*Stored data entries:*
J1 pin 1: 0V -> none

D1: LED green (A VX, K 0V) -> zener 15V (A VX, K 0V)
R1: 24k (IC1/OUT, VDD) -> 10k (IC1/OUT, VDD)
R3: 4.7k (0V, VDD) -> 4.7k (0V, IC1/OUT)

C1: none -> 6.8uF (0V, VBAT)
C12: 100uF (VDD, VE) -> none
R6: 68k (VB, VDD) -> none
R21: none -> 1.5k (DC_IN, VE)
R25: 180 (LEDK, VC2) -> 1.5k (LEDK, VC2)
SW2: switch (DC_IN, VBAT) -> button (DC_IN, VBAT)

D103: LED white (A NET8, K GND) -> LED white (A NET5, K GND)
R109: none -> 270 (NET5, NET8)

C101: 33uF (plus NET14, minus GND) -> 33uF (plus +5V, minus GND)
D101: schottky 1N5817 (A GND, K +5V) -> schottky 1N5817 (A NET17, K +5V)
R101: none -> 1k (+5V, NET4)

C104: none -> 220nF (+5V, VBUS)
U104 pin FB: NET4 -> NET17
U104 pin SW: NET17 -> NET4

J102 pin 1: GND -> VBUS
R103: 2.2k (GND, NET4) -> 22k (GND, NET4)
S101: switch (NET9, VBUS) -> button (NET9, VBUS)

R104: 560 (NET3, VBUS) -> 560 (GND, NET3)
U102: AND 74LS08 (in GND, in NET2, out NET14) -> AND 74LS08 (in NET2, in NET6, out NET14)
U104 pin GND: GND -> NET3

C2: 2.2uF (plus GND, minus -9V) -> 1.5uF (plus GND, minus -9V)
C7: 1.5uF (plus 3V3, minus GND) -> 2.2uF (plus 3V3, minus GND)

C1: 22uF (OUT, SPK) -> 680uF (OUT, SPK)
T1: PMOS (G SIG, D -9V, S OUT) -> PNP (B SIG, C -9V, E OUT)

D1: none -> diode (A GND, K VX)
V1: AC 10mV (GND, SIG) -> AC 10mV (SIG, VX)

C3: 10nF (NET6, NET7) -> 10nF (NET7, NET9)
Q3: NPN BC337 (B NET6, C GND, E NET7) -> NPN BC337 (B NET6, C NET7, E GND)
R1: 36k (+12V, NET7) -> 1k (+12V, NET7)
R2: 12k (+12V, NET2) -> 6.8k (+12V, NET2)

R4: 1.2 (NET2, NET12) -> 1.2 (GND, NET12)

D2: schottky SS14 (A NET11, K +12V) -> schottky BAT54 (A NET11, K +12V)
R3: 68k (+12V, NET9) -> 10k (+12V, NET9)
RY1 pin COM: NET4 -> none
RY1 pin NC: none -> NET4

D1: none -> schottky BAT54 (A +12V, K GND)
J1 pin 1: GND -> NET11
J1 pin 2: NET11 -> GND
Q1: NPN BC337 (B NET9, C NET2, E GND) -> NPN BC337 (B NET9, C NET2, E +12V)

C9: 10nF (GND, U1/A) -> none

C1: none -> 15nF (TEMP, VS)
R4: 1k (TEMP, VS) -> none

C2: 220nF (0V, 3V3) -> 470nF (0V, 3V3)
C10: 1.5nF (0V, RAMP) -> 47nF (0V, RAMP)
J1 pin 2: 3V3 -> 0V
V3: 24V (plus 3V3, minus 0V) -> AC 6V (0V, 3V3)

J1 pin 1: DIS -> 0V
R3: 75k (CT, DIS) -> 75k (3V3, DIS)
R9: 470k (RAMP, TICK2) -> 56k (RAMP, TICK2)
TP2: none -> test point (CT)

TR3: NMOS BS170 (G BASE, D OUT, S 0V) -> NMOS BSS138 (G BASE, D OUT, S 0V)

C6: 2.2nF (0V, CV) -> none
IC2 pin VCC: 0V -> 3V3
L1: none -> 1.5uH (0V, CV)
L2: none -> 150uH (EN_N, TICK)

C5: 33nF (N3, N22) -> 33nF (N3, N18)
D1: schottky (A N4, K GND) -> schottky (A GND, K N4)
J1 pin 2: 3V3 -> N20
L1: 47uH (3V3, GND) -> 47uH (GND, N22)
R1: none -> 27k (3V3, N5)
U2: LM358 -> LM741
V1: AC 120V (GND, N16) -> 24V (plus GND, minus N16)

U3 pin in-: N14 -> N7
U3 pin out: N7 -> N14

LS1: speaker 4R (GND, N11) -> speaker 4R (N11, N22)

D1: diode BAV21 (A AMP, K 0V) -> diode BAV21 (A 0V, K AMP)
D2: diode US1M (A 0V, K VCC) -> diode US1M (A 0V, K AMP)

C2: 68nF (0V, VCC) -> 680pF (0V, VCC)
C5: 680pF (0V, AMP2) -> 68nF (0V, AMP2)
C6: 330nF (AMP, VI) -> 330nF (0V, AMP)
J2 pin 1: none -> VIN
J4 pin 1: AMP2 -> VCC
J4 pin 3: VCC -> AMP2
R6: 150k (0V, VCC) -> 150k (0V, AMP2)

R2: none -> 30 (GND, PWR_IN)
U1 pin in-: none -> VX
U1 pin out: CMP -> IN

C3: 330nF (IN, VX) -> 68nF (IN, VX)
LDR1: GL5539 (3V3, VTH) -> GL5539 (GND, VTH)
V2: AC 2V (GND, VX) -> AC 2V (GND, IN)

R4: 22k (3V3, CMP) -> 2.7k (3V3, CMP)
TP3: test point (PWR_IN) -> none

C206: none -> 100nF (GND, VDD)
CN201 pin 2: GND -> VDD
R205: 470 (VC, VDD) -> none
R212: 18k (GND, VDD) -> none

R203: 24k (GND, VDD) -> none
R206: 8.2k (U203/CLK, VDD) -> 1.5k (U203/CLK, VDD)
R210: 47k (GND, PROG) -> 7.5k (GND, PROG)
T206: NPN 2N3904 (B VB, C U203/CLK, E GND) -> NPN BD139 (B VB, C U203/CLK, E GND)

*Your assignment:*
Please give the number of lines in the entries above that hold "TEMP", with no other text.

*Solution below:*
2